Could you copy every record below exactly, leaving out the pictures?

■ **RECORD EXCERPTS**:
BEGIN

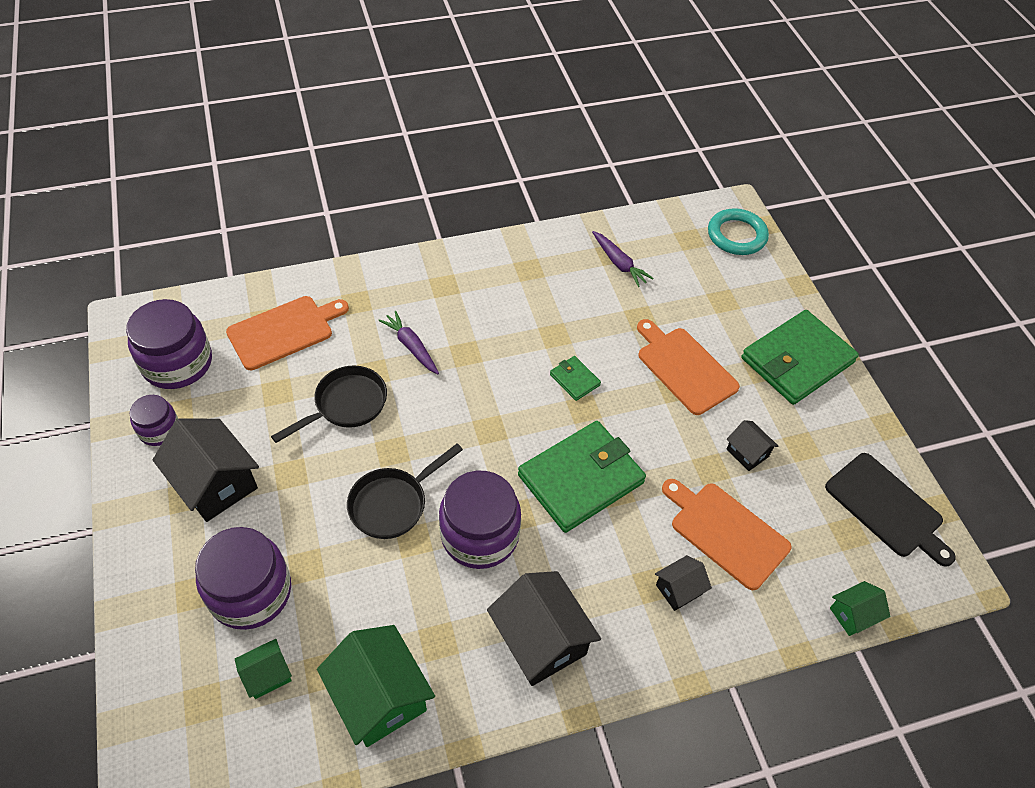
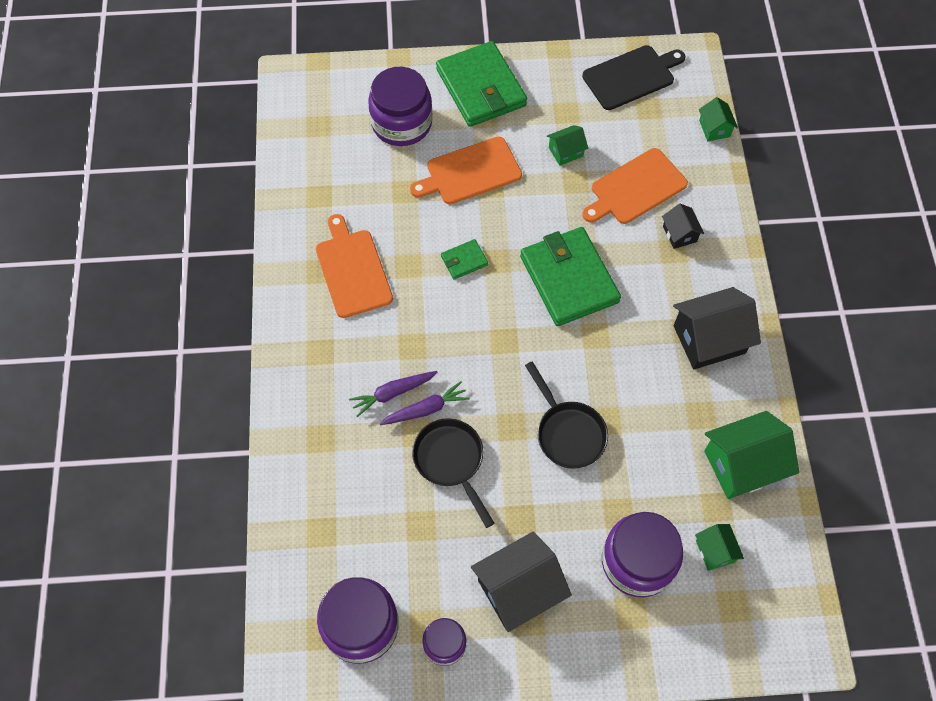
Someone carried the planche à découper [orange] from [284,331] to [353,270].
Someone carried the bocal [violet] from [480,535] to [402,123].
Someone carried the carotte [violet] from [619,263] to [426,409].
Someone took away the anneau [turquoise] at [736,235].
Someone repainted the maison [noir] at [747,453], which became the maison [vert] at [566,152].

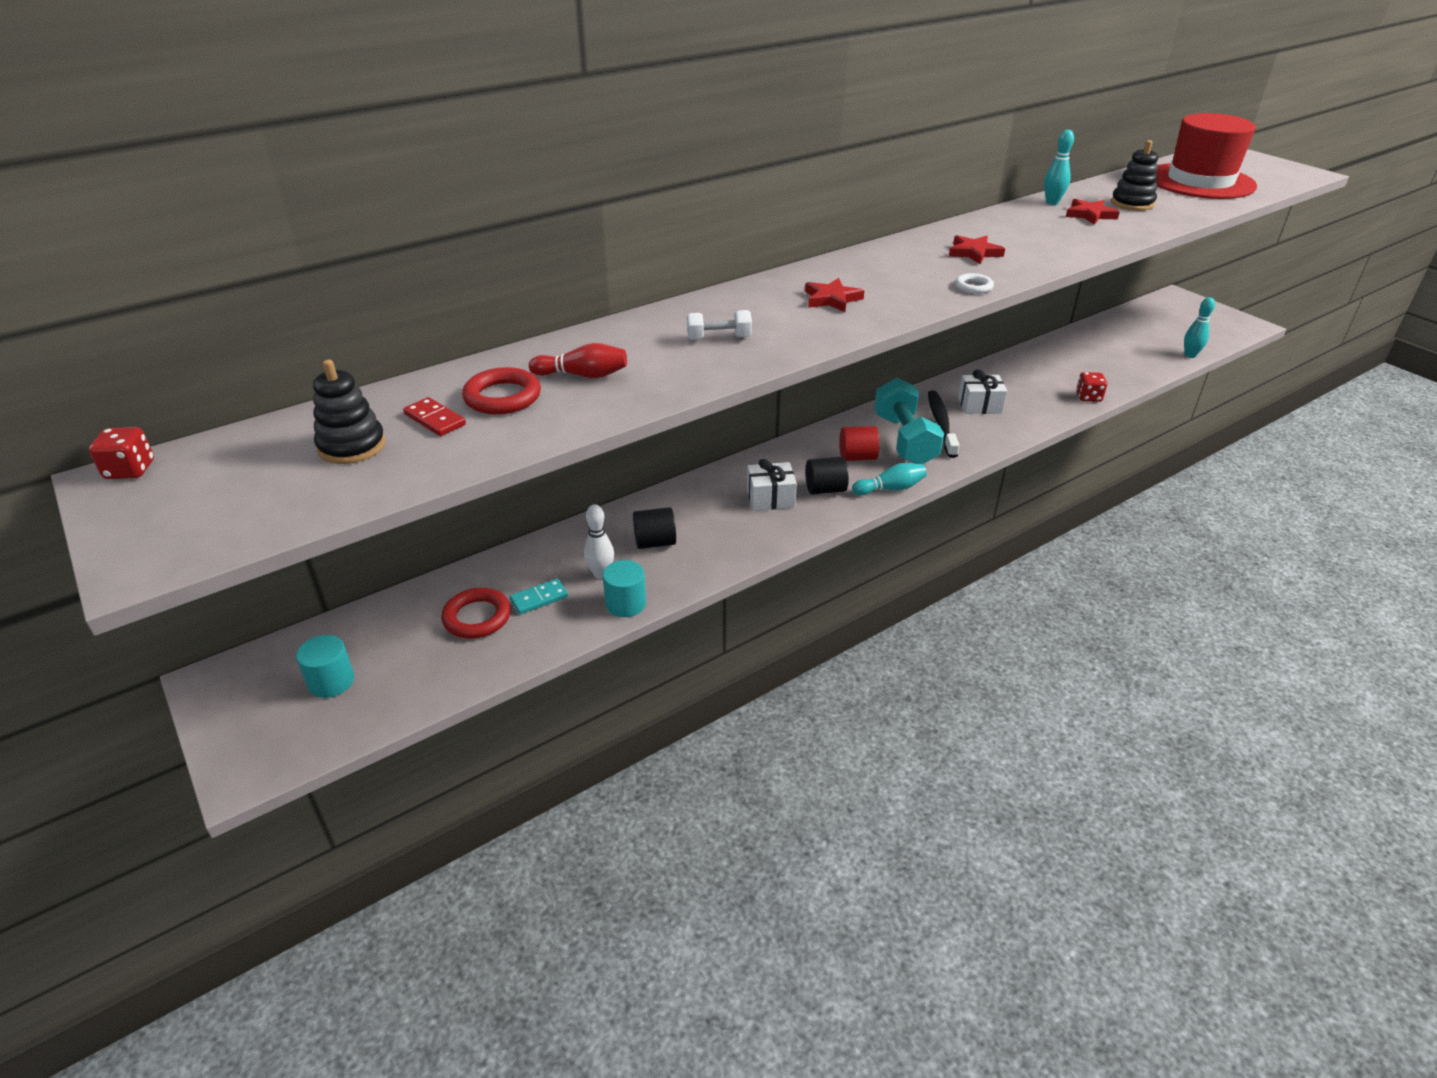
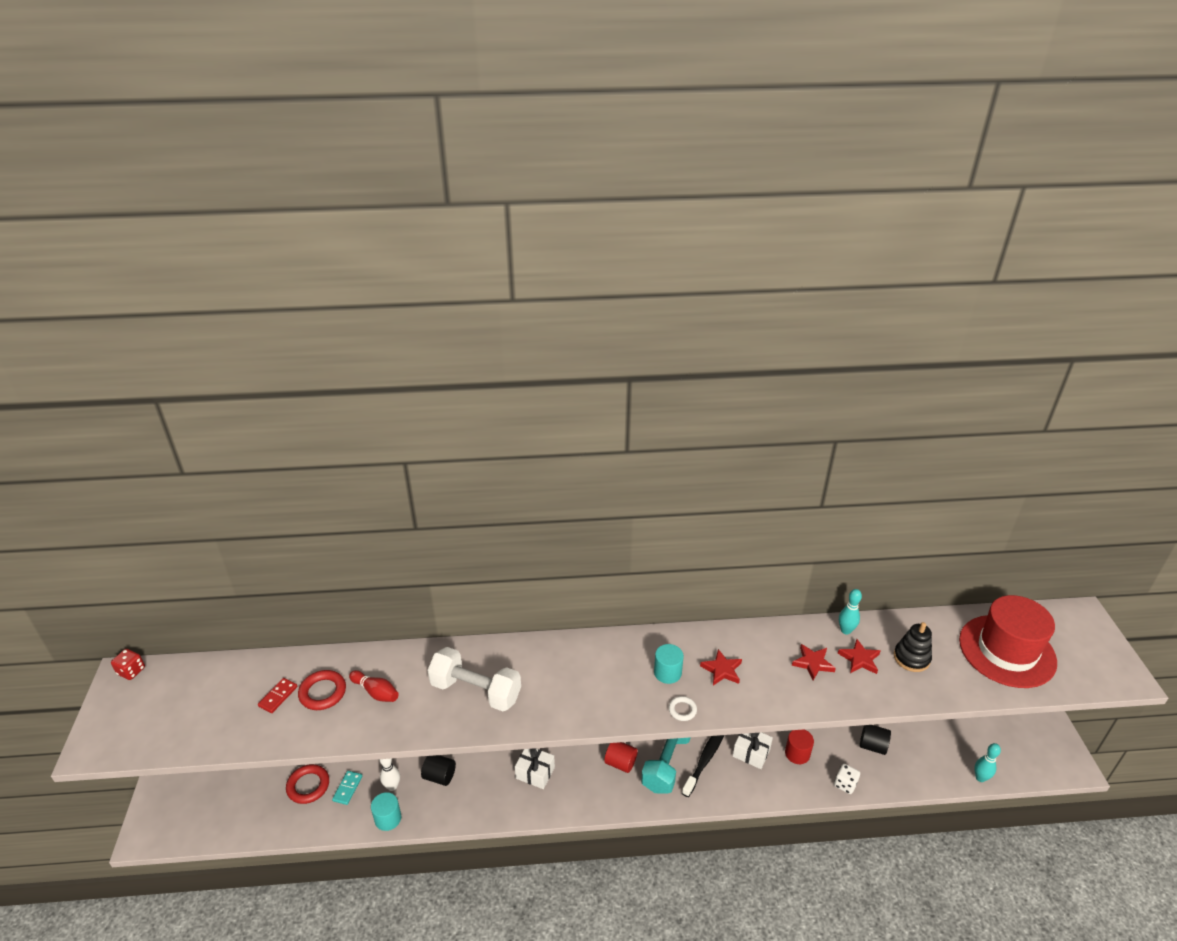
Someone carried the cylindre [turquoise] from [331,681] to [667,672].
Someone took away the jouet à empiler [noir] at [352,446].
Someone rotated the domino [rouge] at [435,419] by 45 degrees clockwise.
Someone rotated the domino [turquoise] at [539,598] by 75 degrees counterclockwise.
Someone scaled the haltère [blanc] at [719,338] by 2.08.
Someone carried the étoile [rouge] from [832,299] to [813,663].
Someone carried the cylindre [noir] from [825,489] to [872,746].
Someone took away the quille [turquoise] at [890,488].
Someone repainted the dé [rouge] at [1088,397], which became the dé [blanc] at [845,784].
Someone put down the cylindre [rouge] at [797,753].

END

■ **SOLUTION BELOW**:
Someone carried the planche à découper [orange] from [284,331] to [353,270].
Someone carried the bocal [violet] from [480,535] to [402,123].
Someone carried the carotte [violet] from [619,263] to [426,409].
Someone took away the anneau [turquoise] at [736,235].
Someone repainted the maison [noir] at [747,453], which became the maison [vert] at [566,152].

Someone carried the cylindre [turquoise] from [331,681] to [667,672].
Someone took away the jouet à empiler [noir] at [352,446].
Someone rotated the domino [rouge] at [435,419] by 45 degrees clockwise.
Someone rotated the domino [turquoise] at [539,598] by 75 degrees counterclockwise.
Someone scaled the haltère [blanc] at [719,338] by 2.08.
Someone carried the étoile [rouge] from [832,299] to [813,663].
Someone carried the cylindre [noir] from [825,489] to [872,746].
Someone took away the quille [turquoise] at [890,488].
Someone repainted the dé [rouge] at [1088,397], which became the dé [blanc] at [845,784].
Someone put down the cylindre [rouge] at [797,753].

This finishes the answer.